Please write out the whole listing that follows exactly; the pictures stay out.
* * *
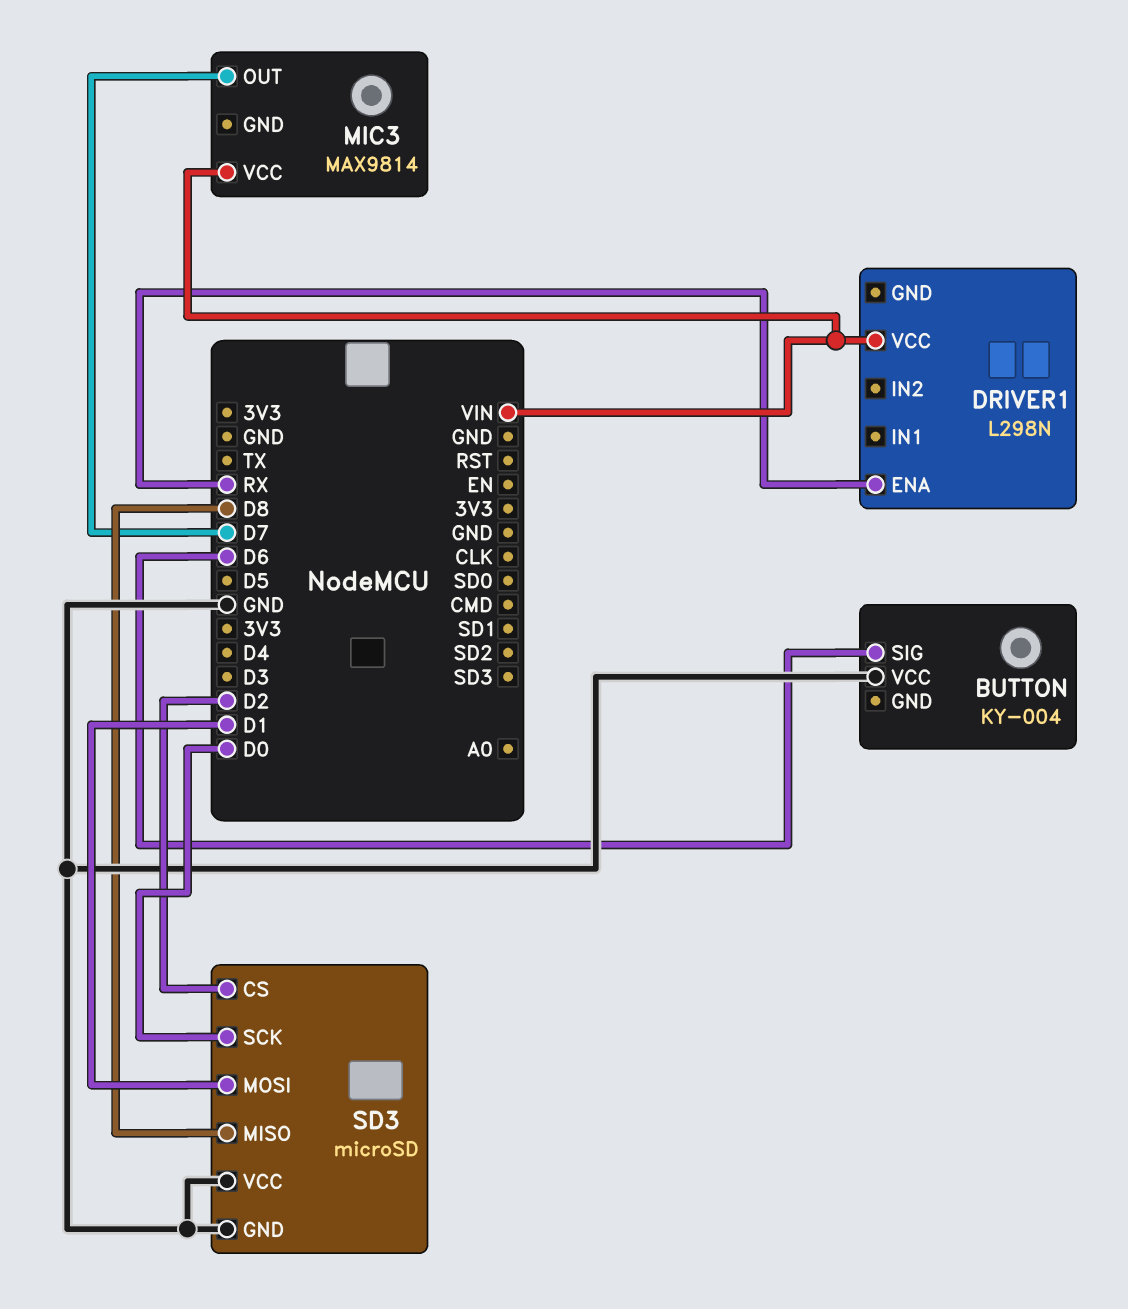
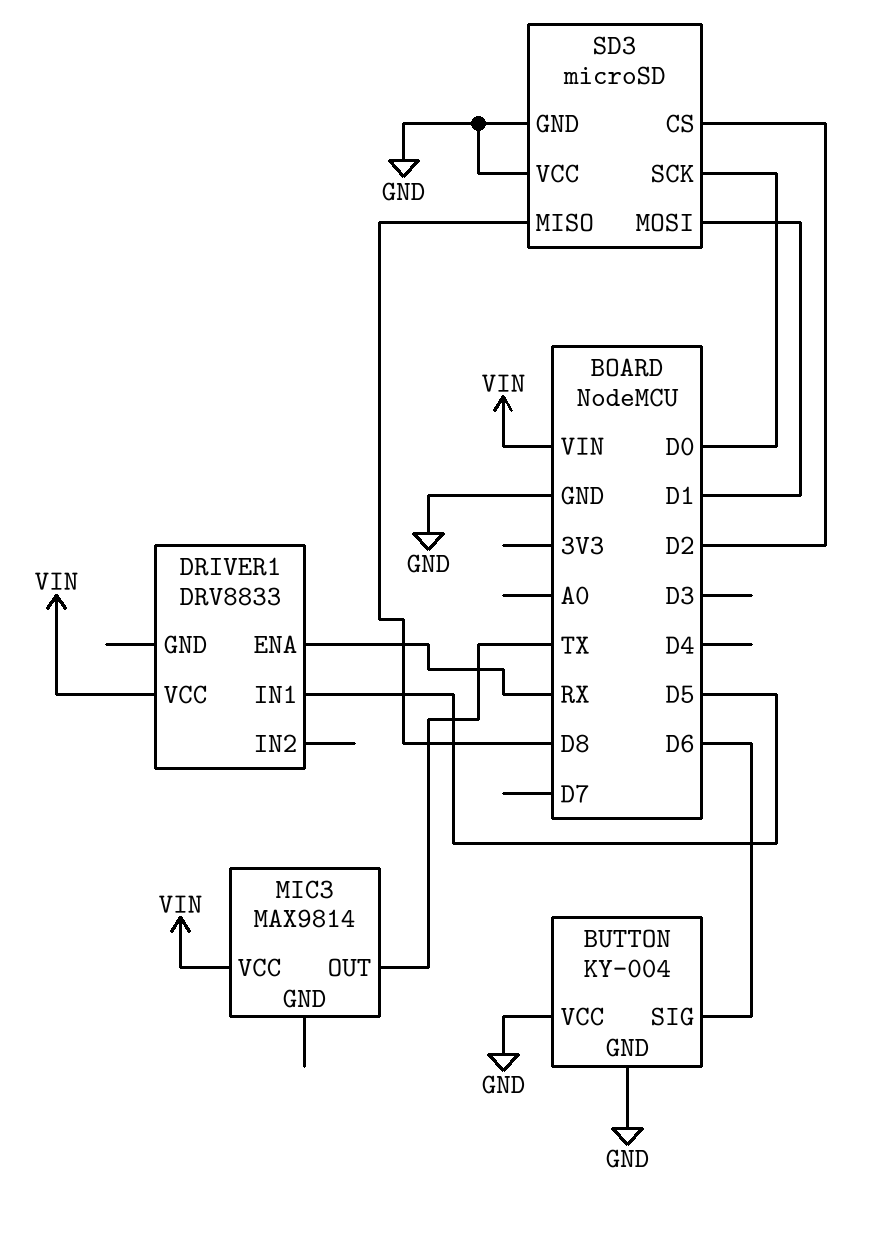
BUTTON pin GND: none -> GND
DRIVER1: L298N -> DRV8833
DRIVER1 pin IN1: none -> D5
MIC3 pin OUT: D7 -> TX

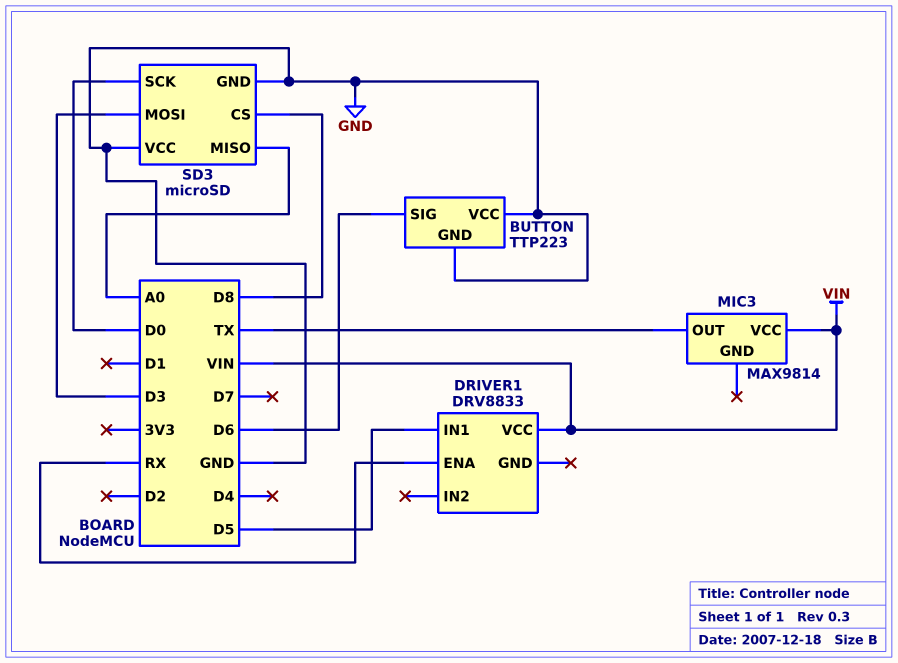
BUTTON: KY-004 -> TTP223
SD3 pin CS: D2 -> D8
SD3 pin MISO: D8 -> A0
SD3 pin MOSI: D1 -> D3

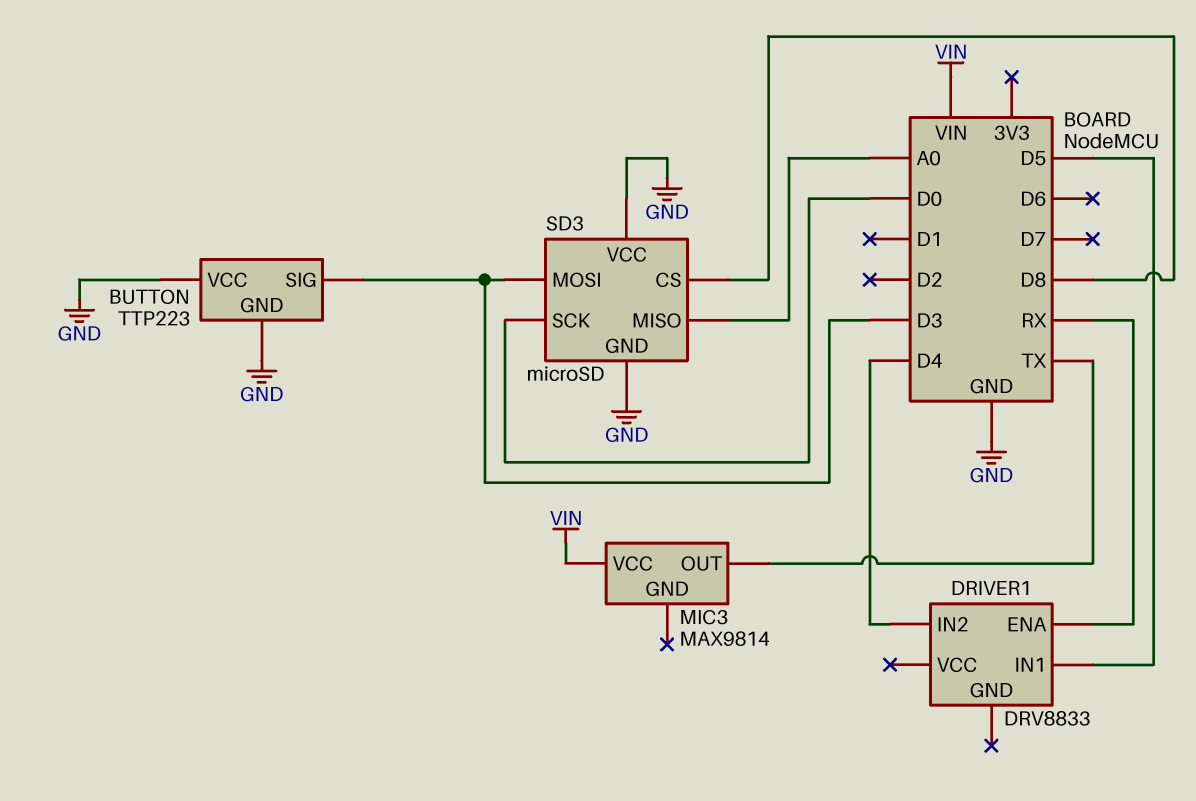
BUTTON pin SIG: D6 -> D3
DRIVER1 pin IN2: none -> D4
DRIVER1 pin VCC: VIN -> none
* * *
Expected answer:
BUTTON pin GND: none -> GND
DRIVER1: L298N -> DRV8833
DRIVER1 pin IN1: none -> D5
MIC3 pin OUT: D7 -> TX

BUTTON: KY-004 -> TTP223
SD3 pin CS: D2 -> D8
SD3 pin MISO: D8 -> A0
SD3 pin MOSI: D1 -> D3

BUTTON pin SIG: D6 -> D3
DRIVER1 pin IN2: none -> D4
DRIVER1 pin VCC: VIN -> none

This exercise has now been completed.